Records from a data collection:
"""

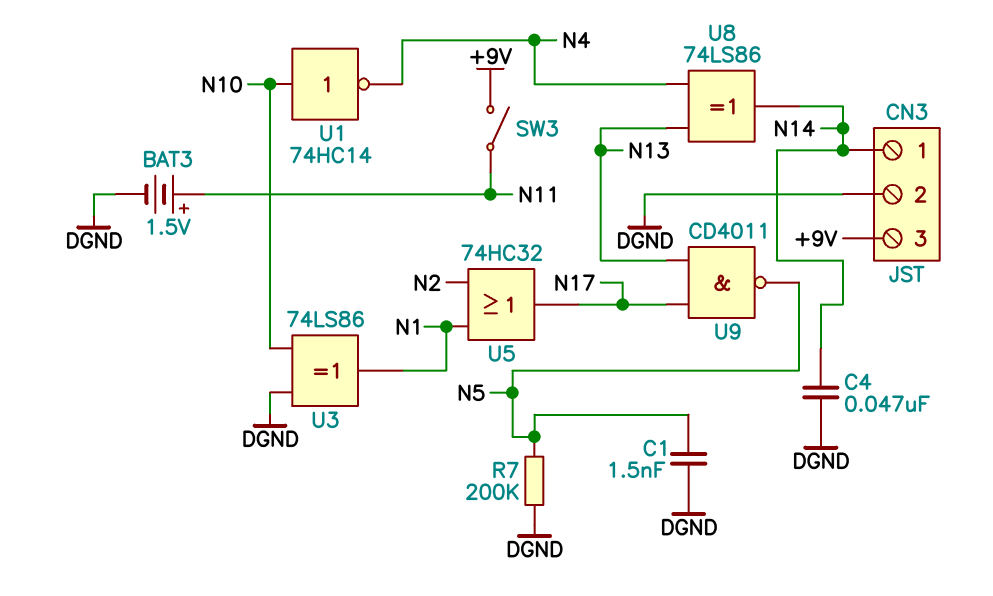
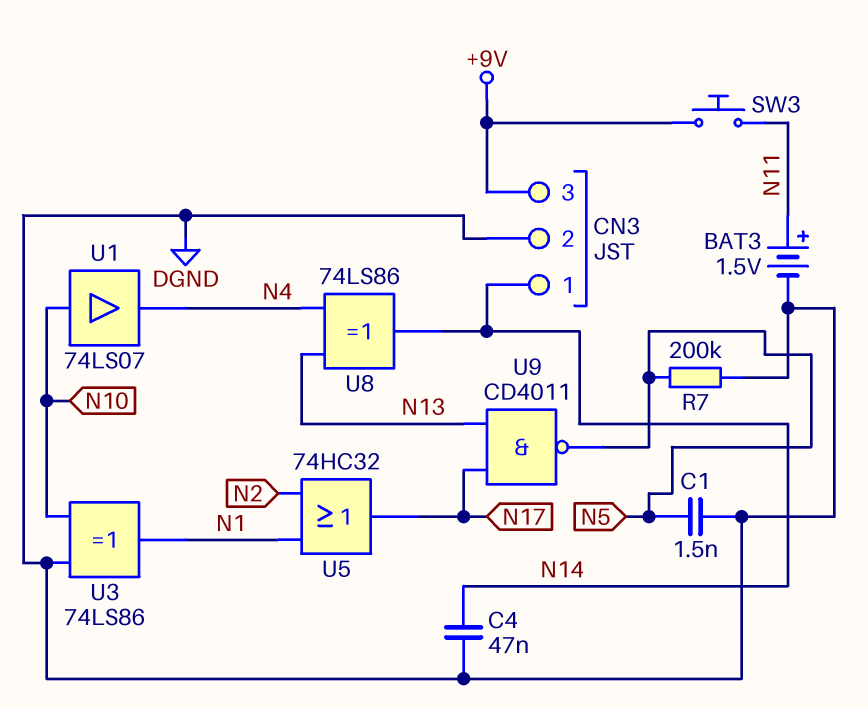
SW3: switch (+9V, N11) -> button (+9V, N11)
U1: NOT 74HC14 (in N10, out N4) -> buffer 74LS07 (in N10, out N4)

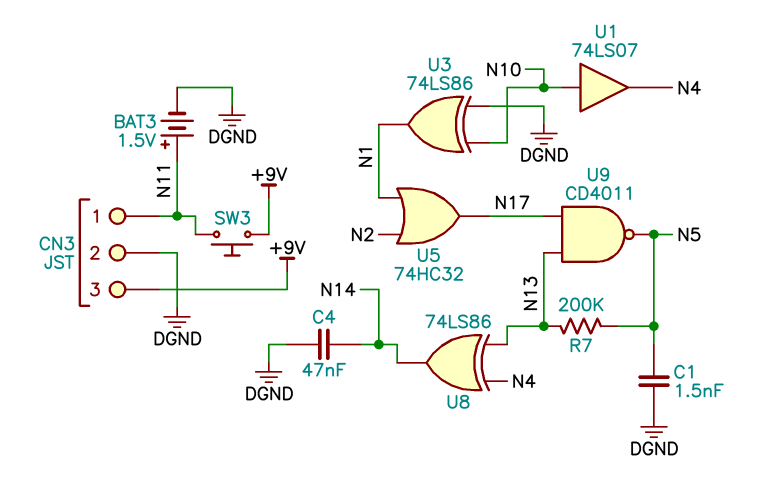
CN3 pin 1: N14 -> N11
R7: 200k (DGND, N5) -> 200k (N5, N13)

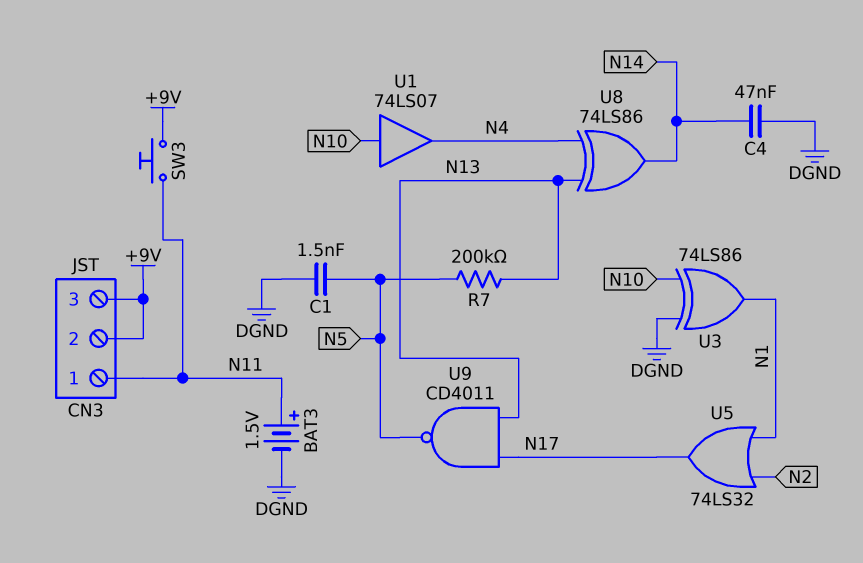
CN3 pin 2: DGND -> +9V
U5: OR 74HC32 (in N1, in N2, out N17) -> OR 74LS32 (in N1, in N2, out N17)

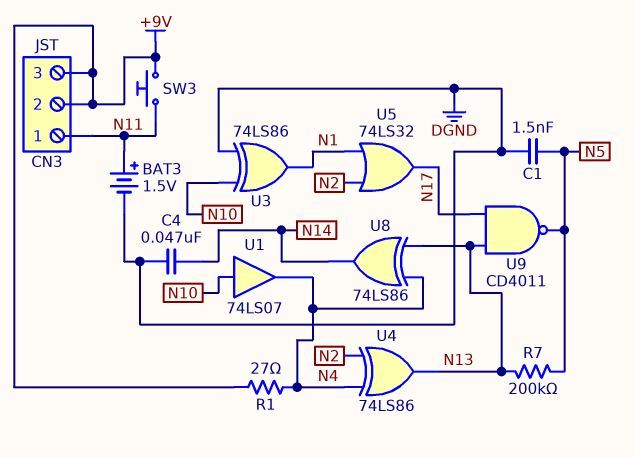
R1: none -> 27 (+9V, N4)
U4: none -> XOR 74LS86 (in N2, in N4, out N13)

"""

Work to complete: Each line carrying the string "DGND" should be copied out from the entries.

Exercise result:
R7: 200k (DGND, N5) -> 200k (N5, N13)
CN3 pin 2: DGND -> +9V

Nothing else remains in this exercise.